*** SOURCE MATERIAL ***

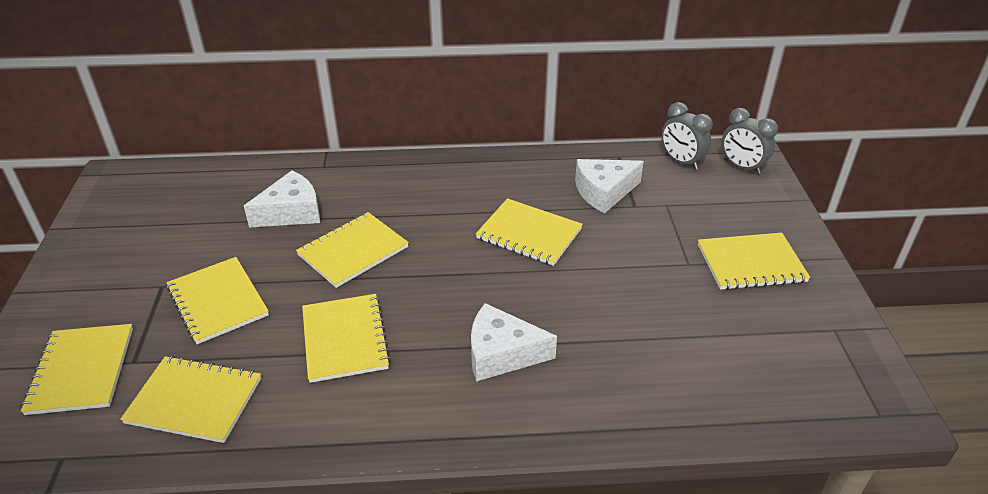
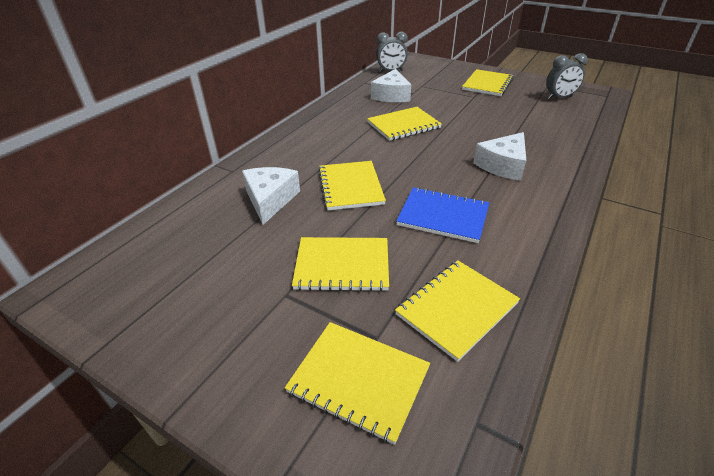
camera: 55 degrees left, 0 degrees up
(345, 339) = (443, 216): yellow notebook -> blue notebook
(742, 167) = (413, 62): grey clock -> grey clock (559, 98)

*** End of SOURCE MATERIAL ***

> _WORK REQUEST_: If you see a picture in the listing, skip it while copying everything else exactly.

> _TASK ANSWER_:
camera: 55 degrees left, 0 degrees up
(345, 339) = (443, 216): yellow notebook -> blue notebook
(742, 167) = (413, 62): grey clock -> grey clock (559, 98)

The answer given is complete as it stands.